■ AIM OF THE EXERCISE
Lines from the listing below that contain the string "traffic" are to be reported.

■ DATA EXTRACT

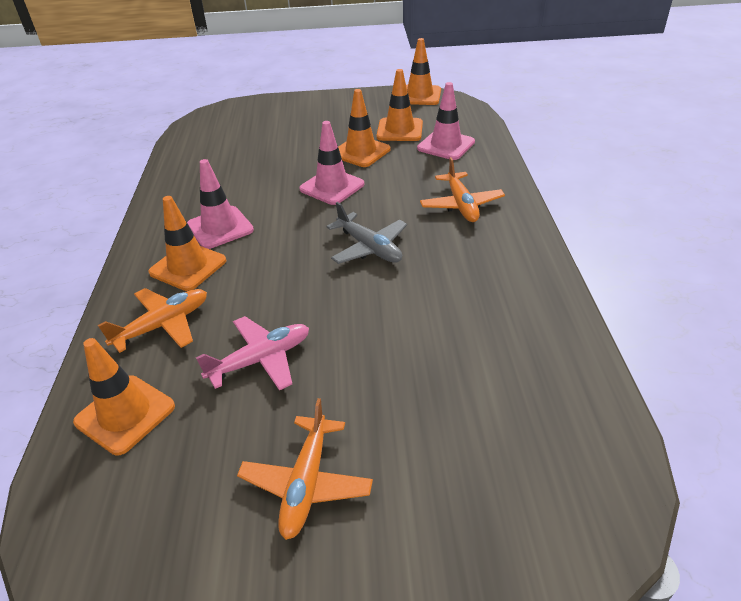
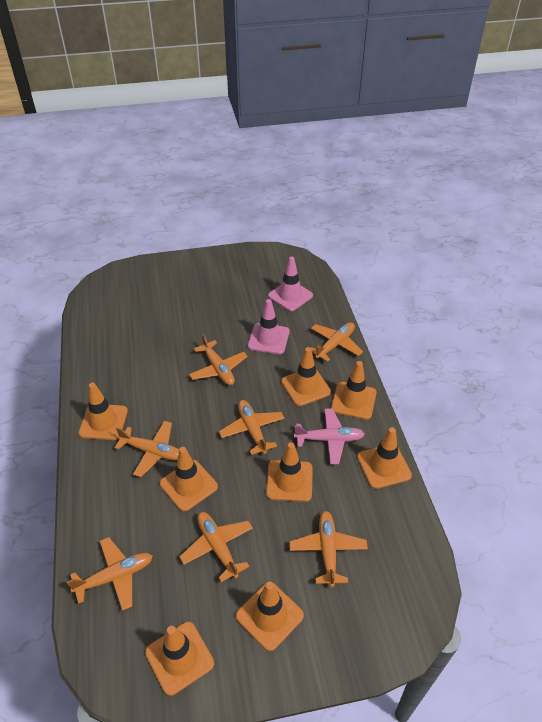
grey plane: 1 -> 0
orange plane: 3 -> 7
orange traffic cone: 5 -> 8
pink traffic cone: 3 -> 2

■ EXPECTED OUTPUT
orange traffic cone: 5 -> 8
pink traffic cone: 3 -> 2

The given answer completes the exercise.